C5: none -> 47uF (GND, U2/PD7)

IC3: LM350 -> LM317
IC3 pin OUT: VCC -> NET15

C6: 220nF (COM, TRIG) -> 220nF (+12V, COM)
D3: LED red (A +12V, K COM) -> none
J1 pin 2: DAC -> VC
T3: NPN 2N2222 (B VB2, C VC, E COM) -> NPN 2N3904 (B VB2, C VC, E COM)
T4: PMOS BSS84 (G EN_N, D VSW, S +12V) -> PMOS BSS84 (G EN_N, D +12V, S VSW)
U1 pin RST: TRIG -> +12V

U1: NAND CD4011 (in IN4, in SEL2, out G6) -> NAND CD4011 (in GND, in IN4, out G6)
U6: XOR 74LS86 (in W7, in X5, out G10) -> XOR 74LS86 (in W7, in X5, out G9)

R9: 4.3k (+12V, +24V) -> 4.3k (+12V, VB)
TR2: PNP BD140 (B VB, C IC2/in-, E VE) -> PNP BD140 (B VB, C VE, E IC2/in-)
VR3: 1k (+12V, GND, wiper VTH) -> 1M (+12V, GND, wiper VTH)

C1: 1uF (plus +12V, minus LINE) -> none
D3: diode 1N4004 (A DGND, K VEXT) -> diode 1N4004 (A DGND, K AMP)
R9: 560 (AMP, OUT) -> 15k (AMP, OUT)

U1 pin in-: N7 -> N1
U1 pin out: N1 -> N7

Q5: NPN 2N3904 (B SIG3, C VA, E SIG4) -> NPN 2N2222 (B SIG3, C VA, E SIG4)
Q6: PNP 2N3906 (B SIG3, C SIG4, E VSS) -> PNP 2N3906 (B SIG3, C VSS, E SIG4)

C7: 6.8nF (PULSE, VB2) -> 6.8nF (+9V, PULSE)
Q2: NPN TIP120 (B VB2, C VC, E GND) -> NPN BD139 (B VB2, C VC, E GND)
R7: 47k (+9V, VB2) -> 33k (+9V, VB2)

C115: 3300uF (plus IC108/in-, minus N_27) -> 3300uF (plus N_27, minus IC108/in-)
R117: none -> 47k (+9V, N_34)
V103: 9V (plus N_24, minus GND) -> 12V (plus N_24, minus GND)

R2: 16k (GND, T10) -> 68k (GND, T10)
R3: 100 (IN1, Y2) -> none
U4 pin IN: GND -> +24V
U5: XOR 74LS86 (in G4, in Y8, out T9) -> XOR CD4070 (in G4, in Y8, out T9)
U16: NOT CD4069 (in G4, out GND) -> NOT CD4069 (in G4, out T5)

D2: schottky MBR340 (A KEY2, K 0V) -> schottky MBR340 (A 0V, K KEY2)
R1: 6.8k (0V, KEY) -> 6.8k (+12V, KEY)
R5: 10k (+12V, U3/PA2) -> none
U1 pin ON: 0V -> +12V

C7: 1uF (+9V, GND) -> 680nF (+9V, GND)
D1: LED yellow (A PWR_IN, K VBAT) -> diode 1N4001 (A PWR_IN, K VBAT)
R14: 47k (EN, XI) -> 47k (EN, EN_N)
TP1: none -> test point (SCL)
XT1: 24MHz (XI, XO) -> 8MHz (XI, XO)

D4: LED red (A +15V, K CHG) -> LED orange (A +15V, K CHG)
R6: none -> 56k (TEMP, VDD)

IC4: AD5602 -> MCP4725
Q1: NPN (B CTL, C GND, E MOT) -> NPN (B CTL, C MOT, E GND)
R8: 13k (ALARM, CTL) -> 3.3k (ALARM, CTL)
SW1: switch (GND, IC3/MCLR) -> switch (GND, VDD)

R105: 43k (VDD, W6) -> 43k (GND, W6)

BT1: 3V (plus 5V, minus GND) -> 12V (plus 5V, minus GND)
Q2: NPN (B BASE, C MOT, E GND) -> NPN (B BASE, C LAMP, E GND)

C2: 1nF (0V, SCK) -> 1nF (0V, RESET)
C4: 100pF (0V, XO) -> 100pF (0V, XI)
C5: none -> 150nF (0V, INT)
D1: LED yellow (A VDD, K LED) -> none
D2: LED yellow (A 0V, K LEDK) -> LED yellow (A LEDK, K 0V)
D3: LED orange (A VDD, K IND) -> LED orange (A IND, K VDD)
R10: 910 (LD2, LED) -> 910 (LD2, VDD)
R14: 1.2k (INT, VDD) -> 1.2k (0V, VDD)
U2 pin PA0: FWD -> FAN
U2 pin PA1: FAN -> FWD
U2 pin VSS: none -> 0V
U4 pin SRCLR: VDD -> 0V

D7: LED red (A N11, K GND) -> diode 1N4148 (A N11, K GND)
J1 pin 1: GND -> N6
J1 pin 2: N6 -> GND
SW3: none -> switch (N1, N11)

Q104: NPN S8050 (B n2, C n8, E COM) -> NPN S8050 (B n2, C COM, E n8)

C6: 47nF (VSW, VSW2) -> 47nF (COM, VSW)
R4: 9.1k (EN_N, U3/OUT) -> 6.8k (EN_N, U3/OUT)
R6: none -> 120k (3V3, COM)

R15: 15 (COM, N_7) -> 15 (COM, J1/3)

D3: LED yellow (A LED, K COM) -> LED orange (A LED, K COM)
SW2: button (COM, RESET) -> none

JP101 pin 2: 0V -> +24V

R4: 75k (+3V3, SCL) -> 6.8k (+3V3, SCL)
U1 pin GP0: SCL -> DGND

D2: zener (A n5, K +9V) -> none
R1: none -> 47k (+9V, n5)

• Task prompt
Retype exactly the span of lines from the one with "D7: LED red" through the one with "D3: LED yellow"; include both ends and omit the rest of the material.

• Solution to the problem
D7: LED red (A N11, K GND) -> diode 1N4148 (A N11, K GND)
J1 pin 1: GND -> N6
J1 pin 2: N6 -> GND
SW3: none -> switch (N1, N11)

Q104: NPN S8050 (B n2, C n8, E COM) -> NPN S8050 (B n2, C COM, E n8)

C6: 47nF (VSW, VSW2) -> 47nF (COM, VSW)
R4: 9.1k (EN_N, U3/OUT) -> 6.8k (EN_N, U3/OUT)
R6: none -> 120k (3V3, COM)

R15: 15 (COM, N_7) -> 15 (COM, J1/3)

D3: LED yellow (A LED, K COM) -> LED orange (A LED, K COM)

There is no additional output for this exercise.